Collection entries:
*** Block opens ***
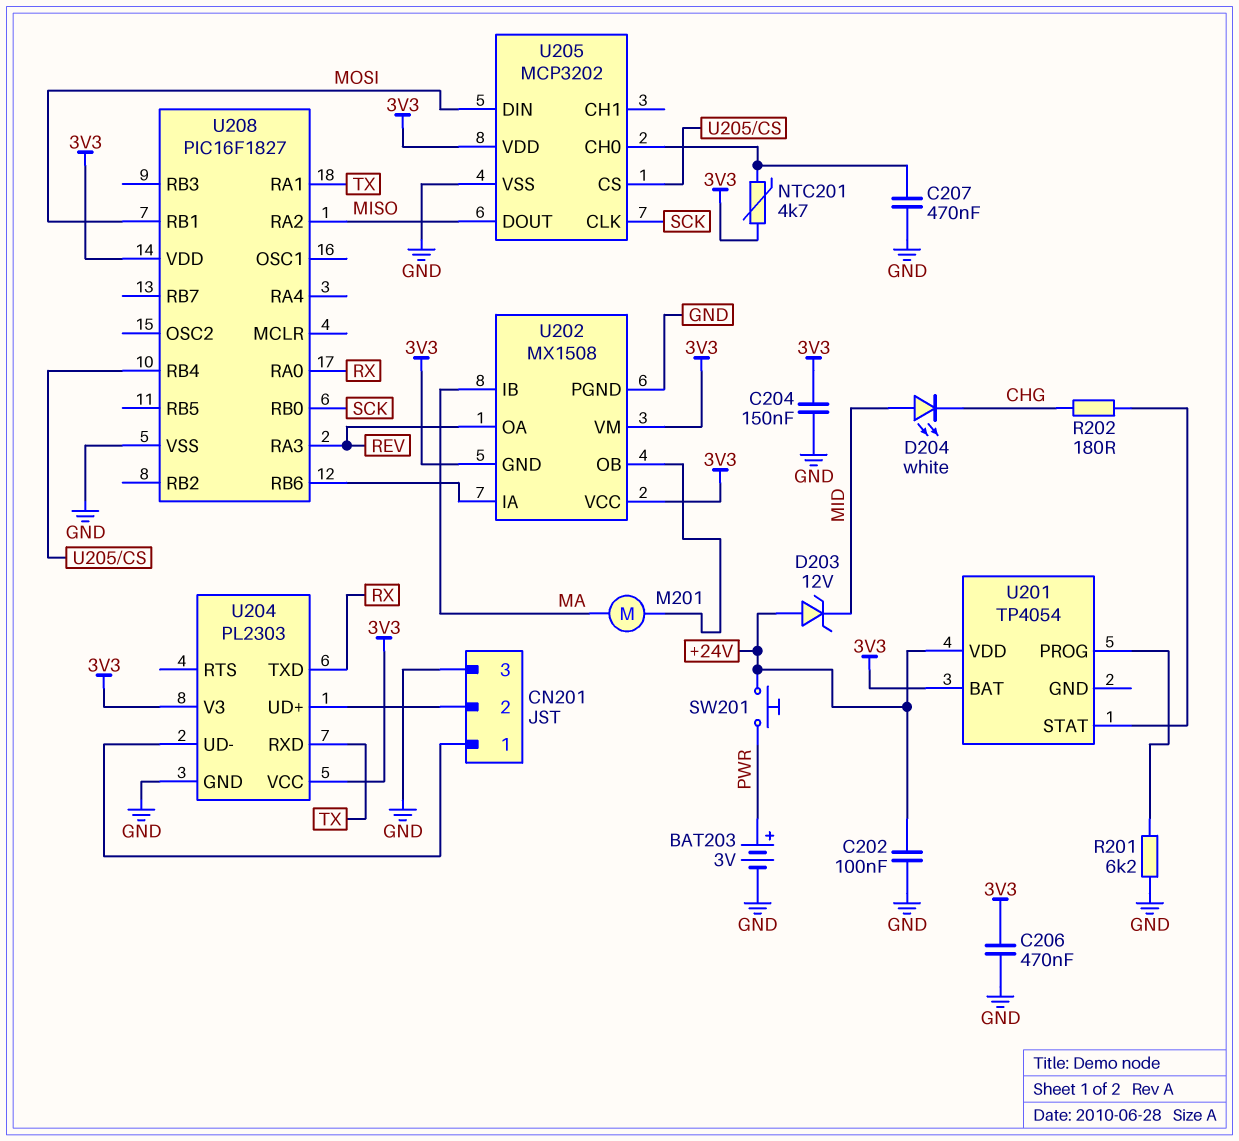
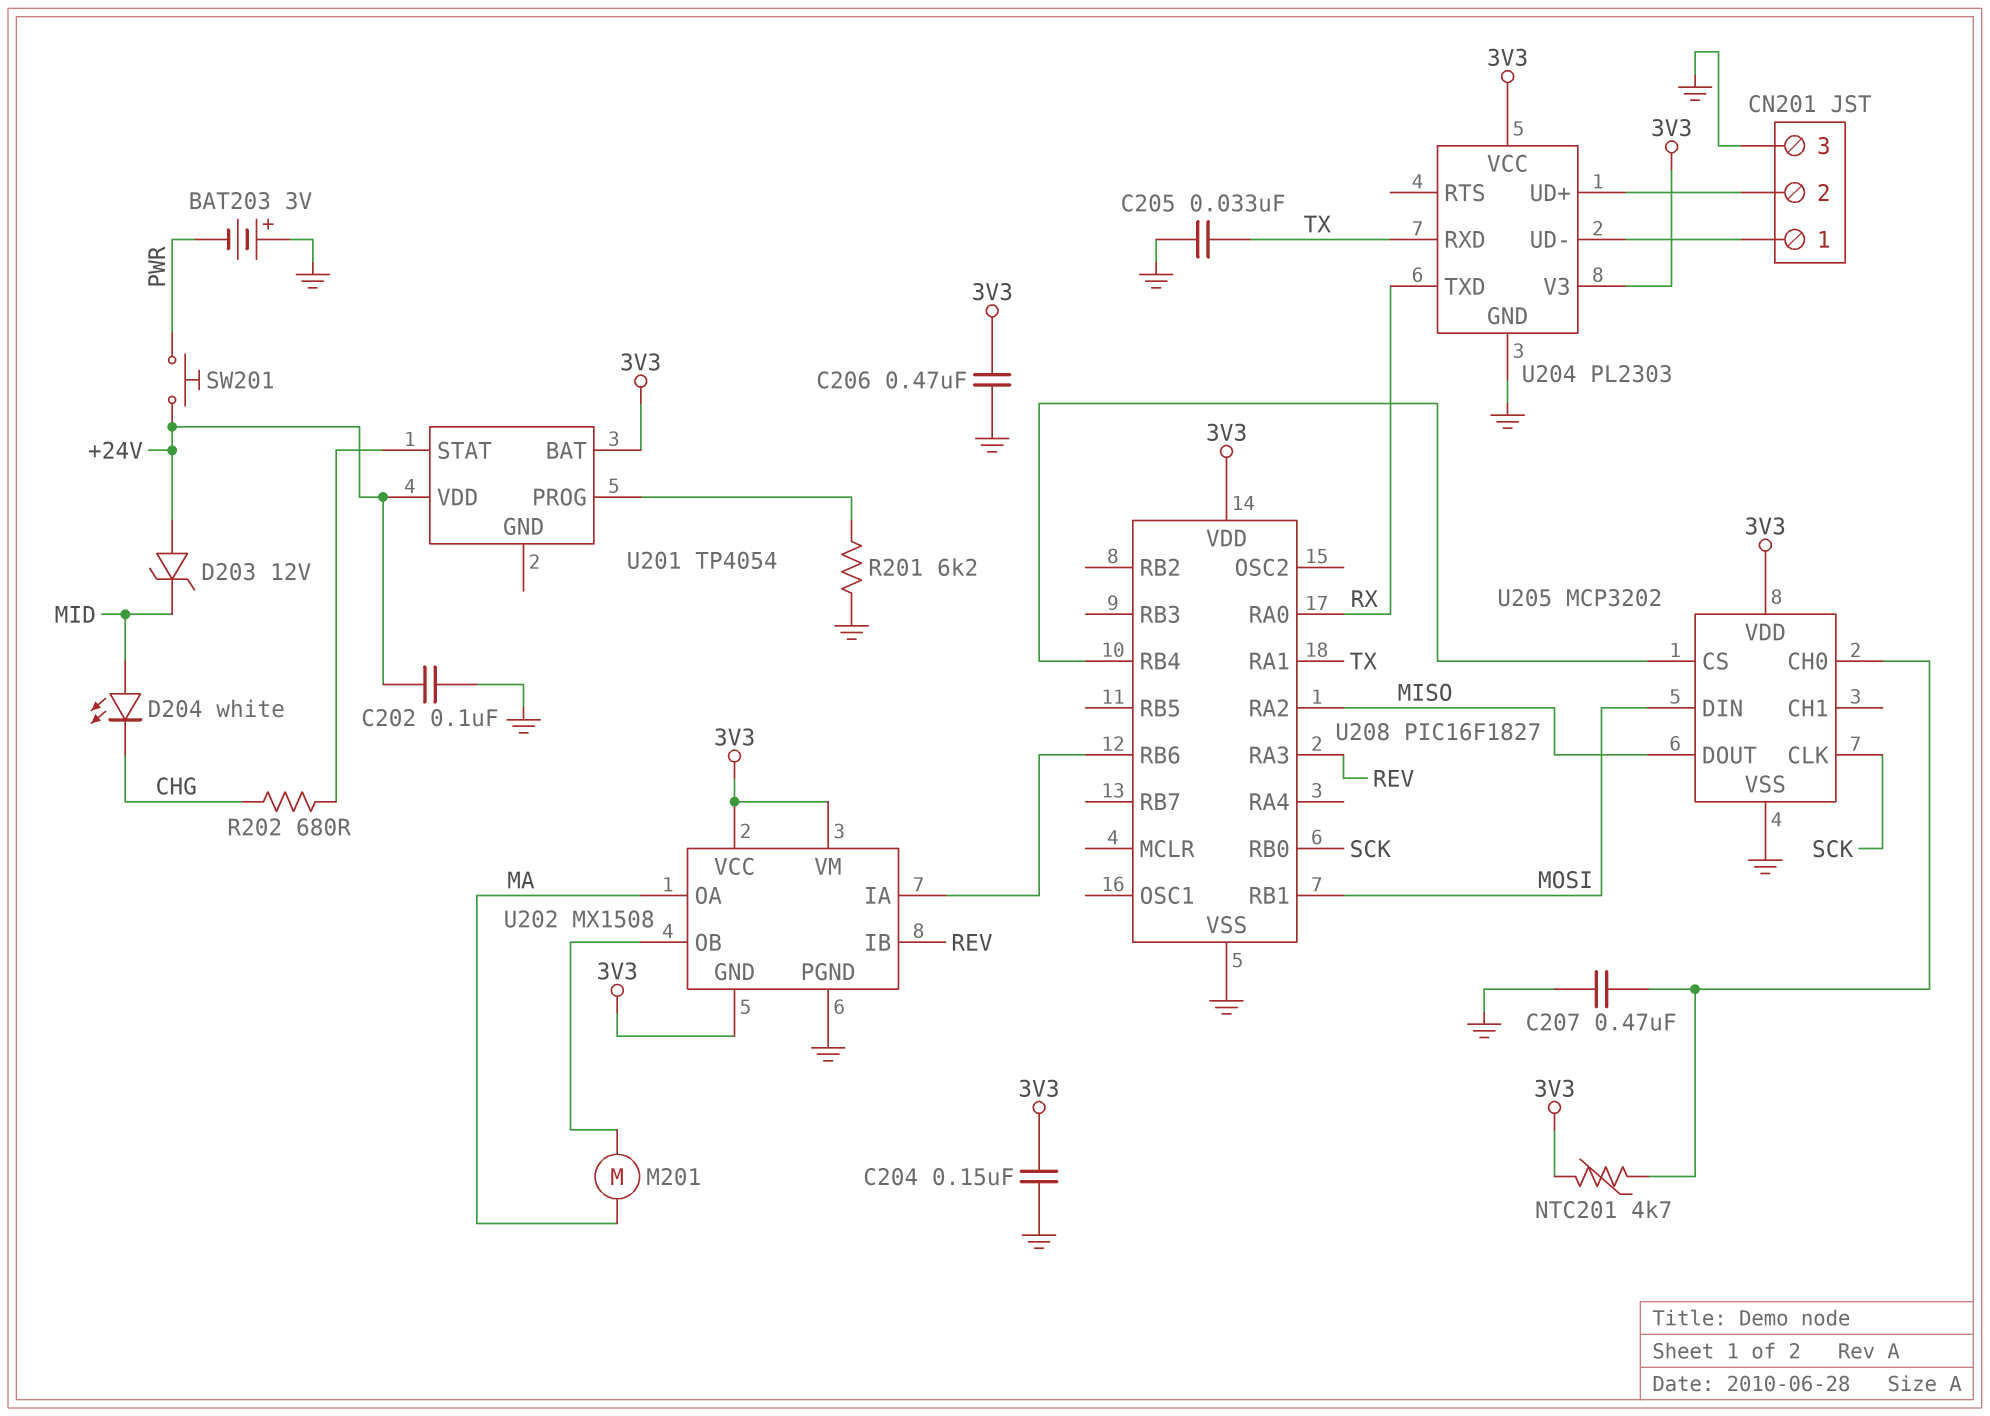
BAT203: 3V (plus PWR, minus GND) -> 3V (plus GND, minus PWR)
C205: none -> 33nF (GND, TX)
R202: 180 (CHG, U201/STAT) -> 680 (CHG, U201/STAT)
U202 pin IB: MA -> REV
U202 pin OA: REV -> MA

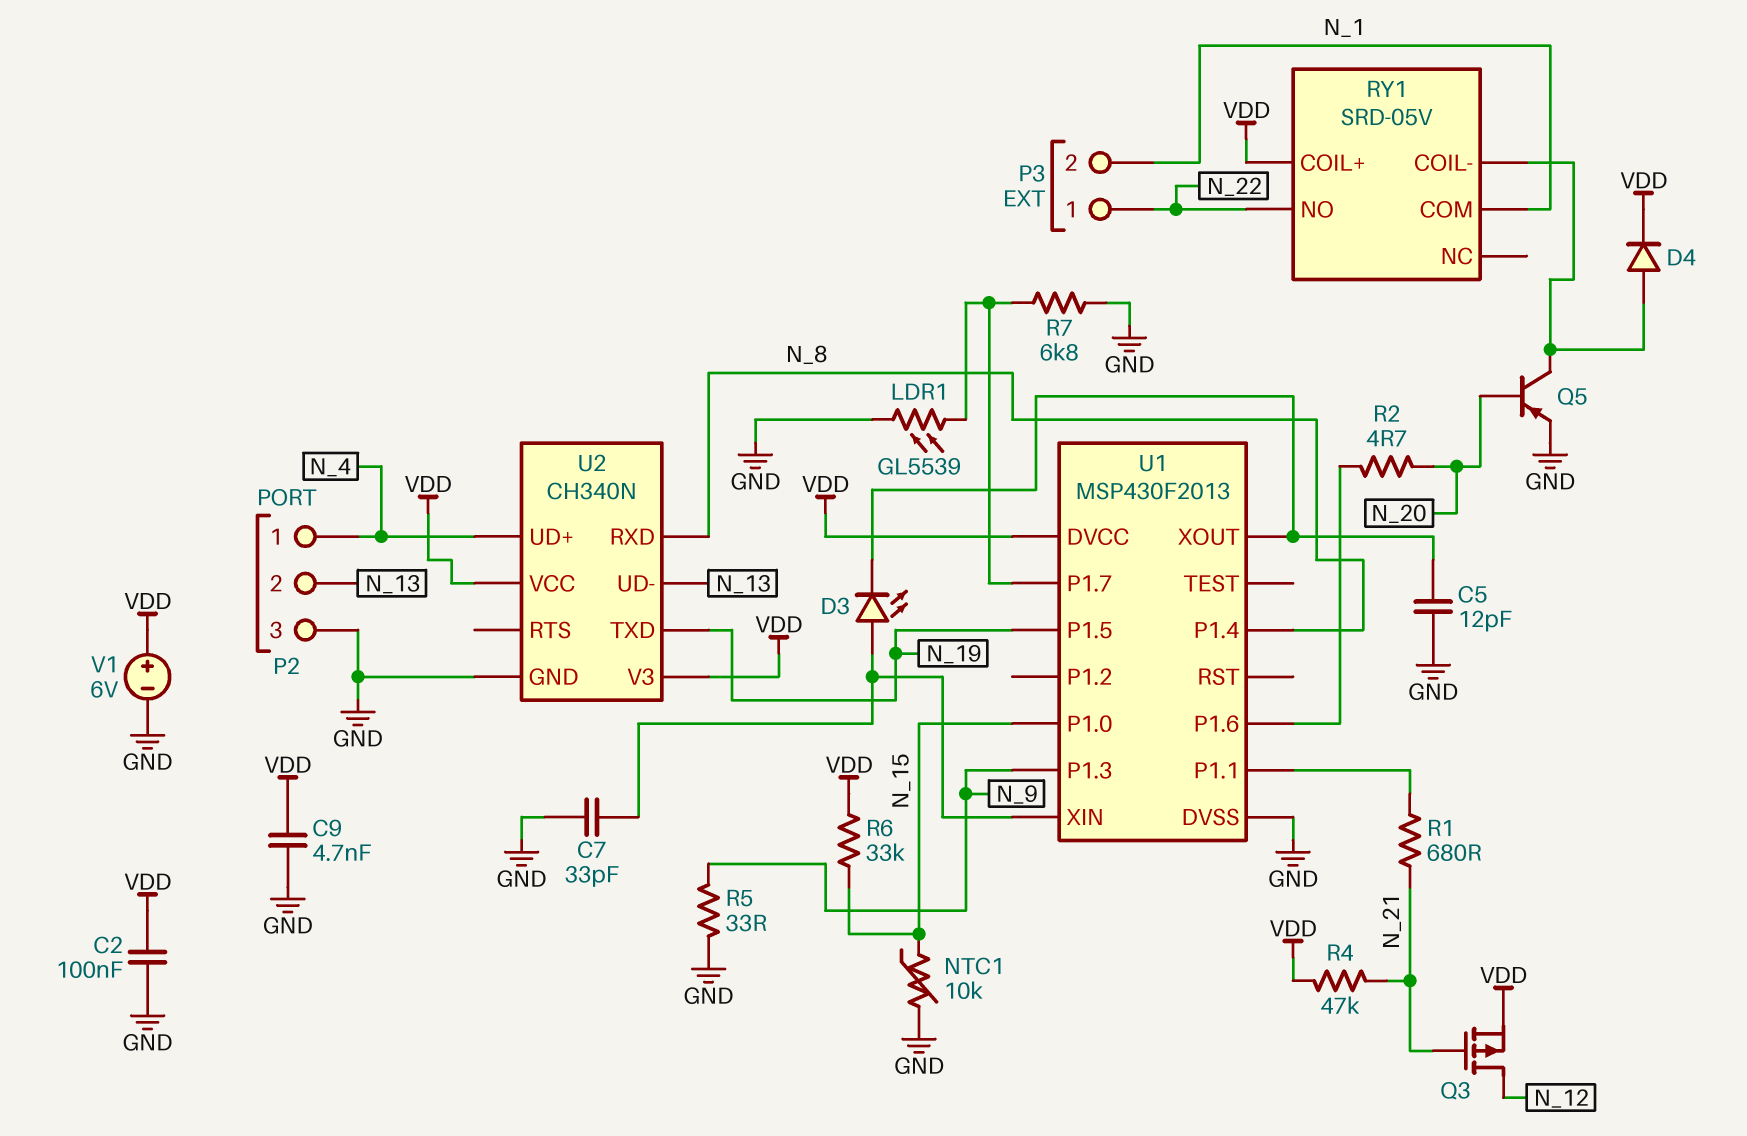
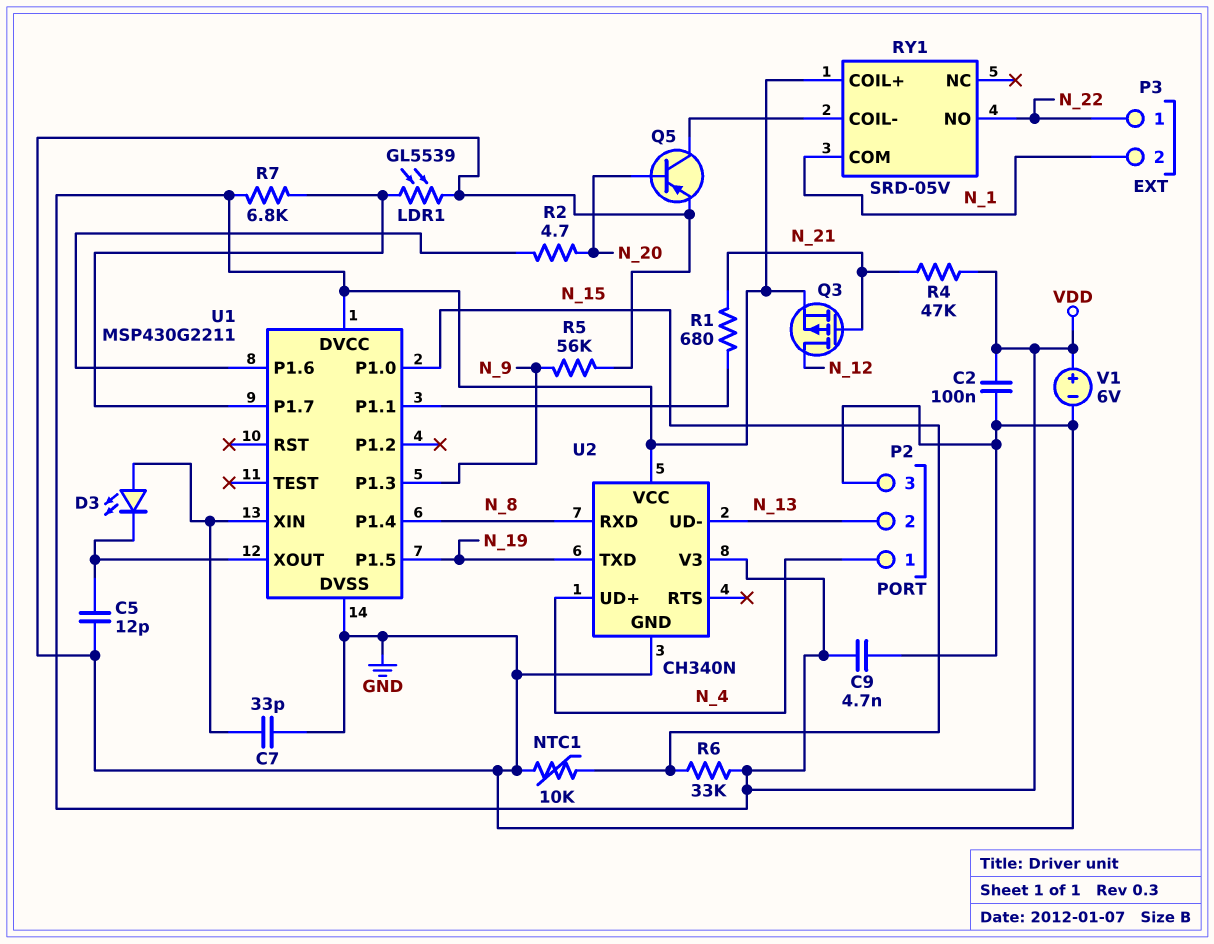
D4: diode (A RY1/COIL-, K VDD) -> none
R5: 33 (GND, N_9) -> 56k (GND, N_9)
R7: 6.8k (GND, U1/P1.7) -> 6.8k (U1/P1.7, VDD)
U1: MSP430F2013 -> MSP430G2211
*** Block closes ***
Task item:
Without including any pictures, reproduce the data exactly.

Response area:
BAT203: 3V (plus PWR, minus GND) -> 3V (plus GND, minus PWR)
C205: none -> 33nF (GND, TX)
R202: 180 (CHG, U201/STAT) -> 680 (CHG, U201/STAT)
U202 pin IB: MA -> REV
U202 pin OA: REV -> MA

D4: diode (A RY1/COIL-, K VDD) -> none
R5: 33 (GND, N_9) -> 56k (GND, N_9)
R7: 6.8k (GND, U1/P1.7) -> 6.8k (U1/P1.7, VDD)
U1: MSP430F2013 -> MSP430G2211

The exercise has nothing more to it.